DATA SUPPLIED =
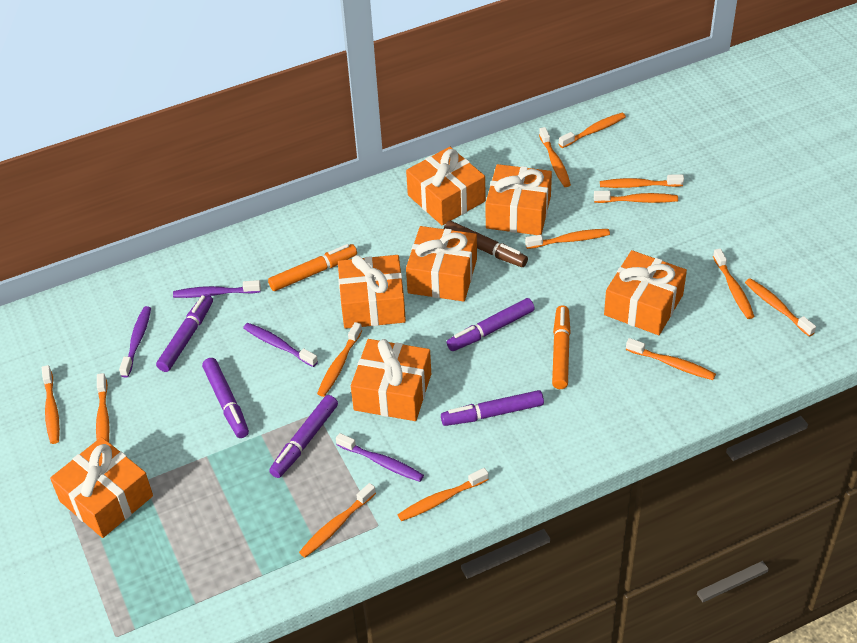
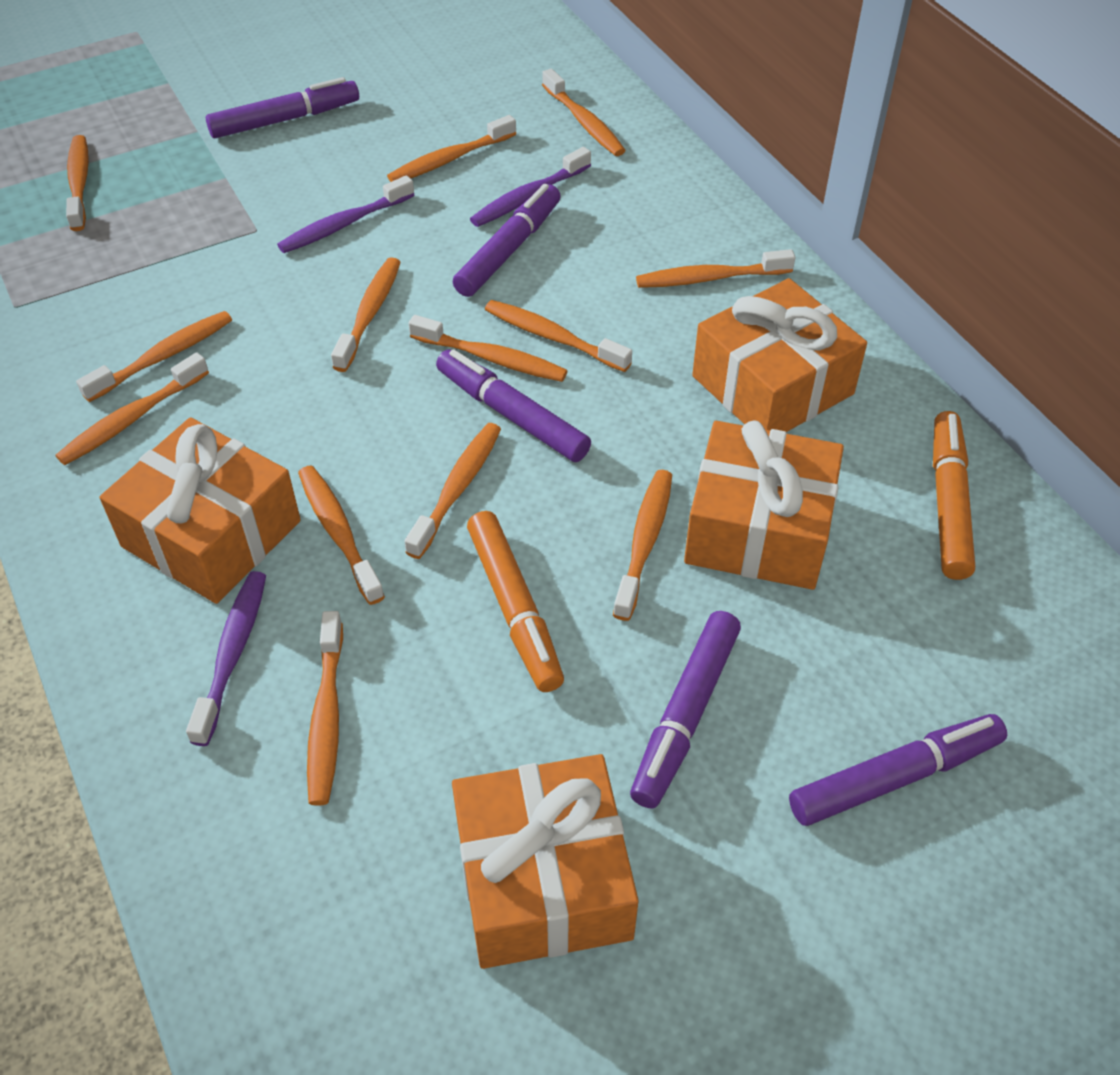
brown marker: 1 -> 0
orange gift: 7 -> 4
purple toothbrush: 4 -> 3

* * *

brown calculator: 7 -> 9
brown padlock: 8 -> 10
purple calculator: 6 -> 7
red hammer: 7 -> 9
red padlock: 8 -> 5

WHAT IS EXPECTED = State how many lines in the records contain the string "calculator". Give the number with no words around it.

ANSWER TO THE PROBLEM = 2